Task inputs:
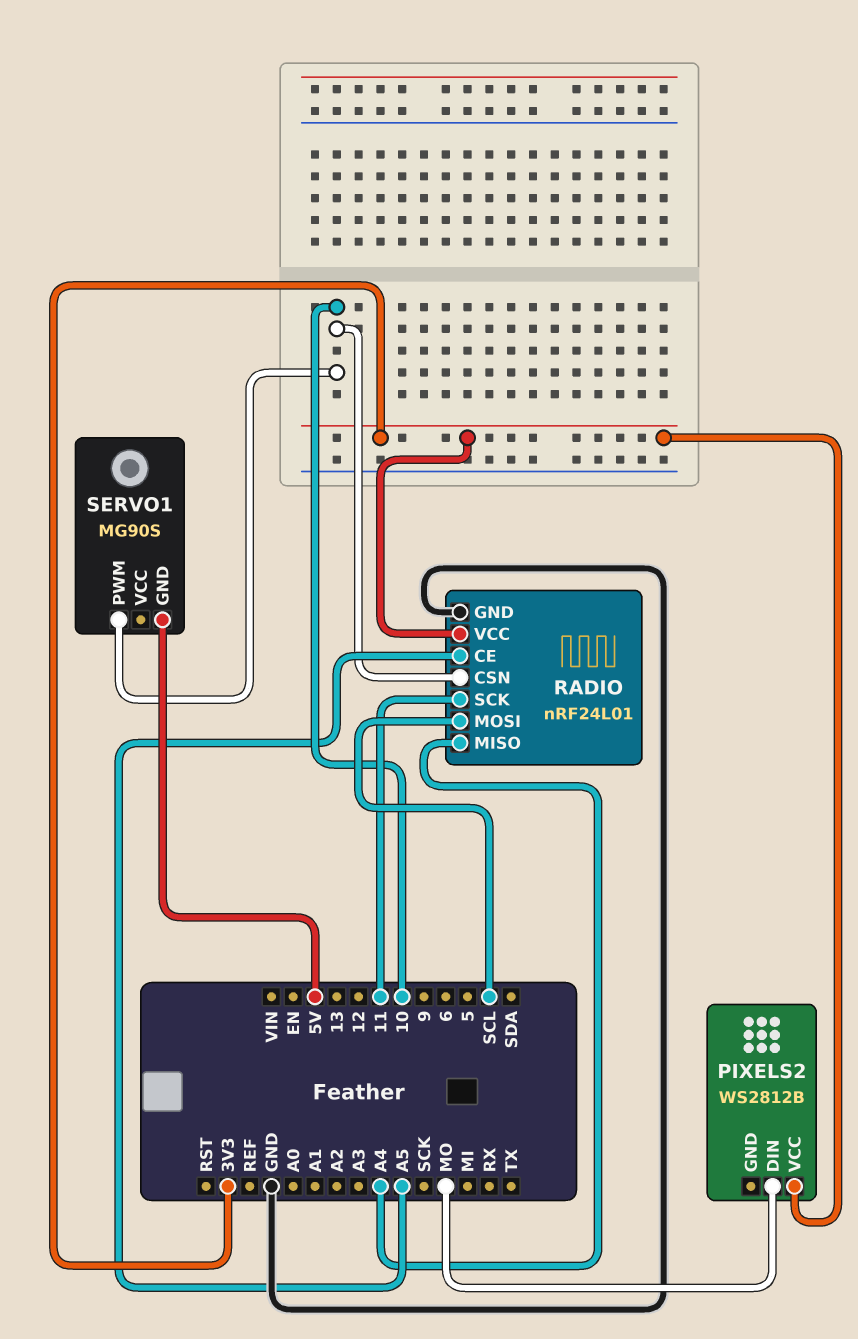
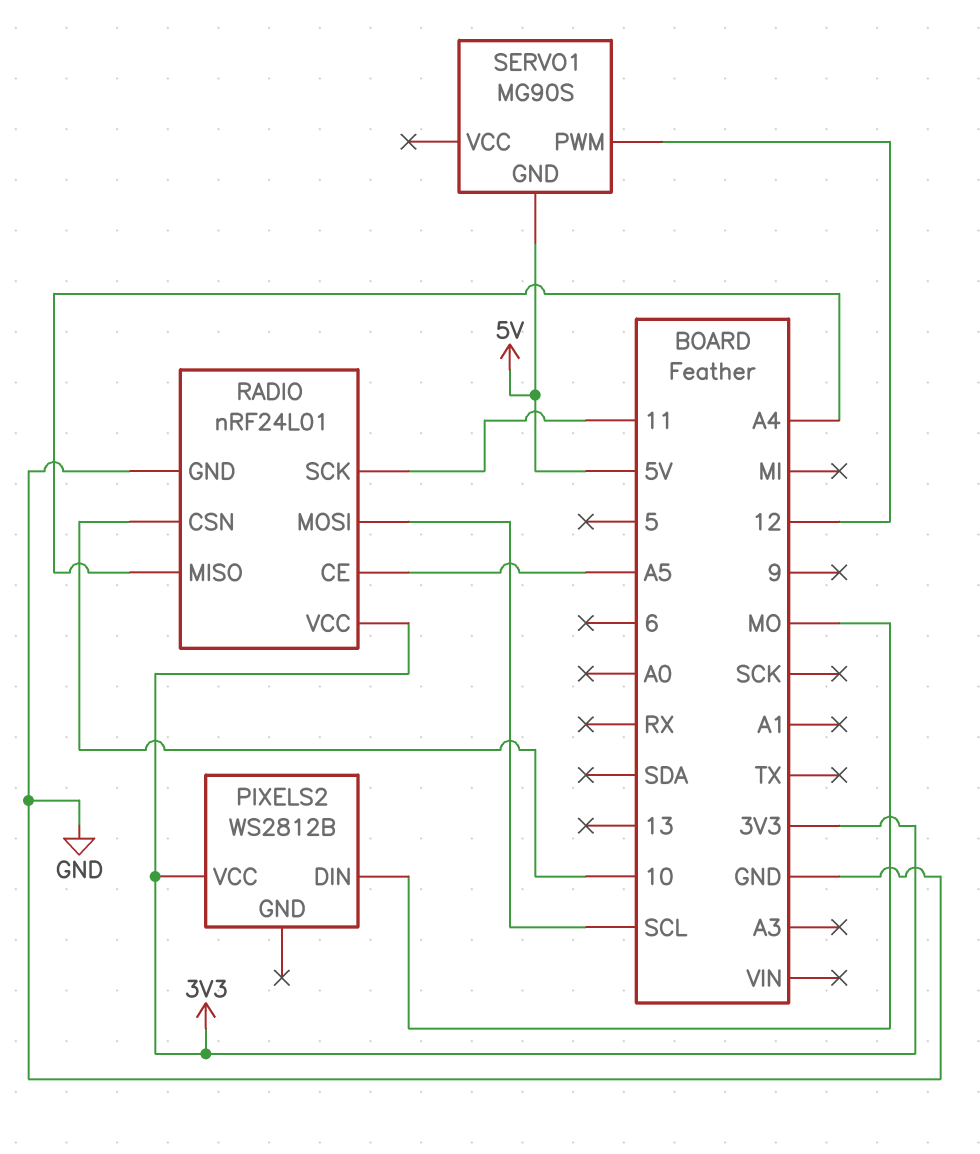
SERVO1 pin PWM: 10 -> 12

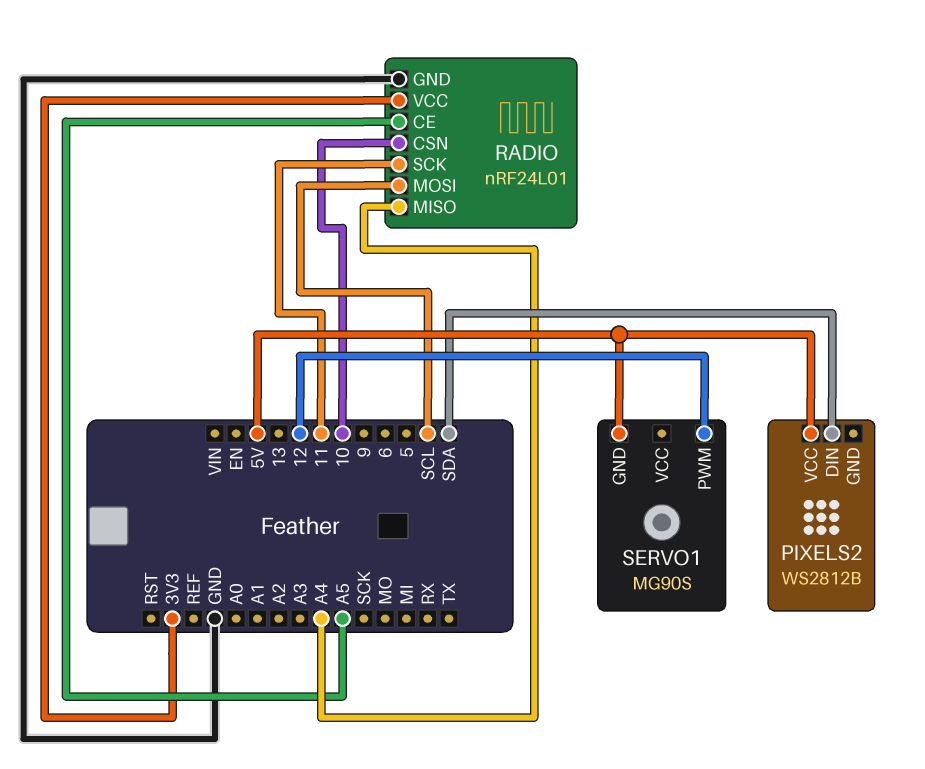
PIXELS2 pin DIN: MO -> SDA
PIXELS2 pin VCC: 3V3 -> 5V

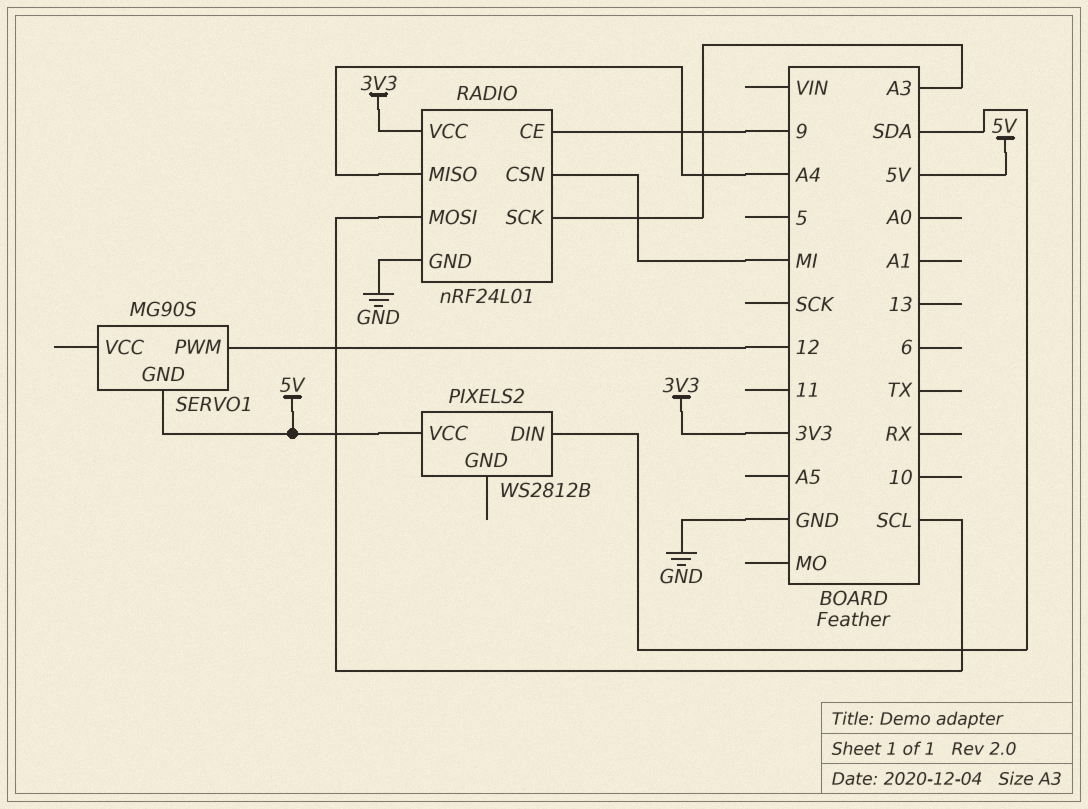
RADIO pin CE: A5 -> 9
RADIO pin CSN: 10 -> MI
RADIO pin SCK: 11 -> A3

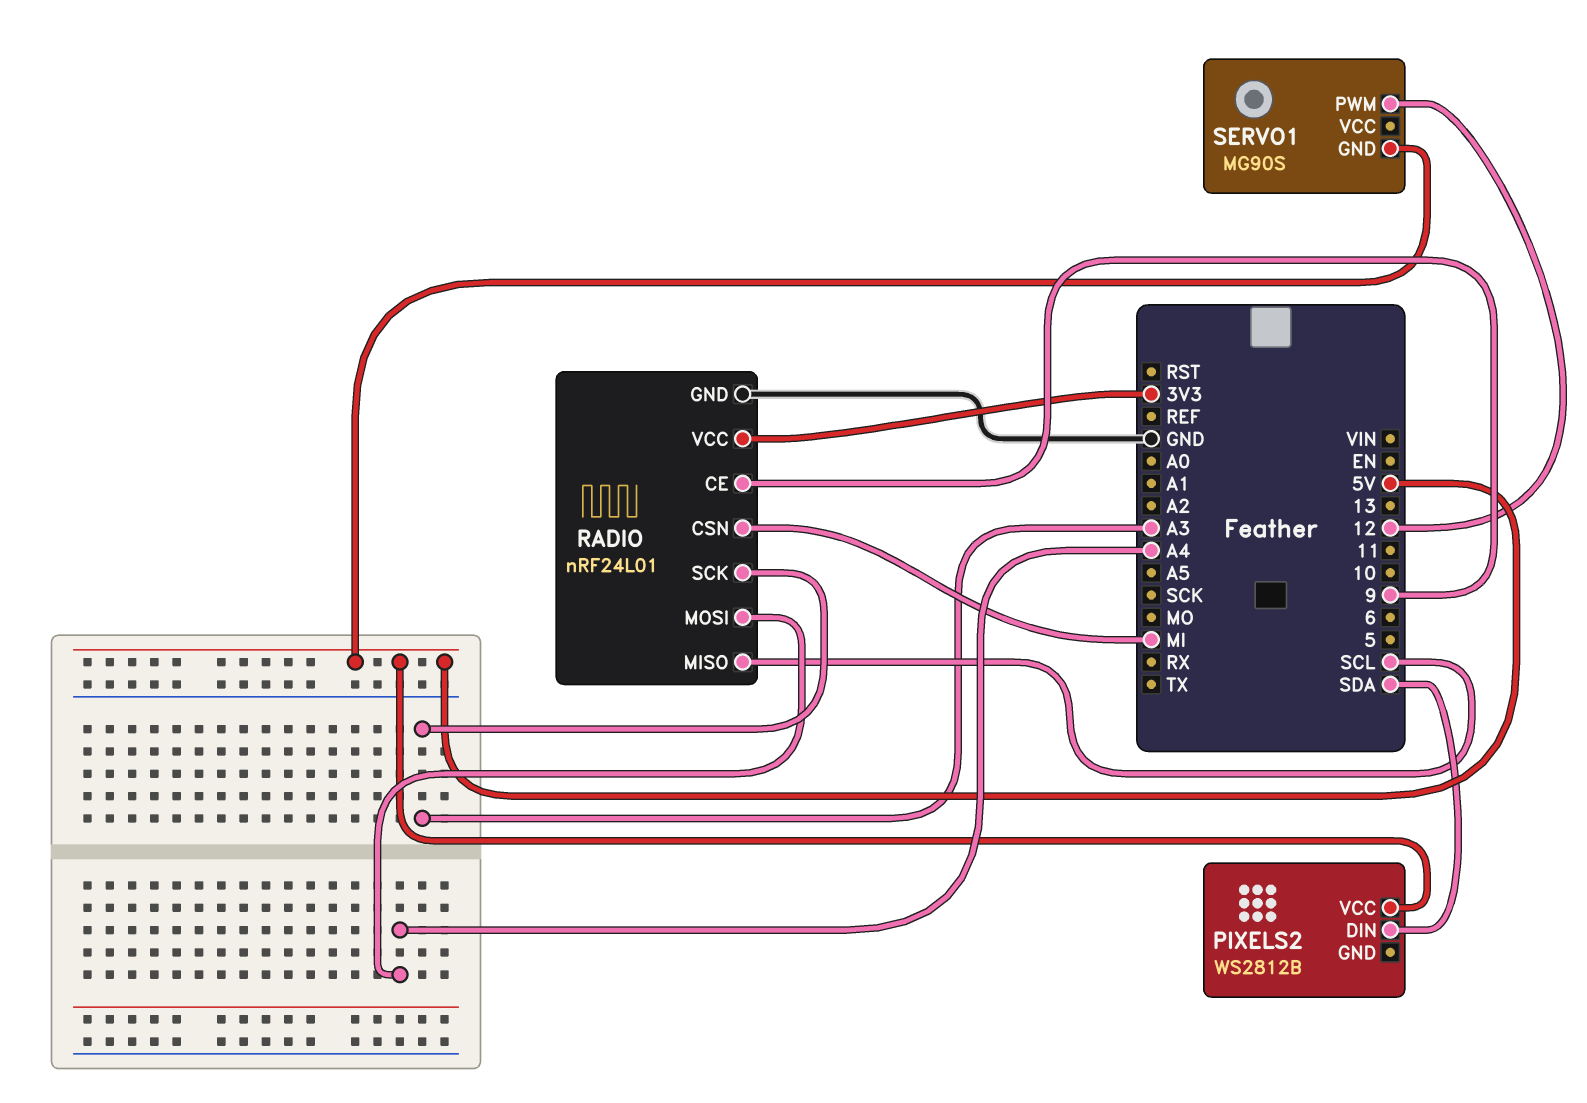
RADIO pin MISO: A4 -> SCL
RADIO pin MOSI: SCL -> A4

Required action: Would you set down the records exactly, with no pictures included?

Solution below:
SERVO1 pin PWM: 10 -> 12

PIXELS2 pin DIN: MO -> SDA
PIXELS2 pin VCC: 3V3 -> 5V

RADIO pin CE: A5 -> 9
RADIO pin CSN: 10 -> MI
RADIO pin SCK: 11 -> A3

RADIO pin MISO: A4 -> SCL
RADIO pin MOSI: SCL -> A4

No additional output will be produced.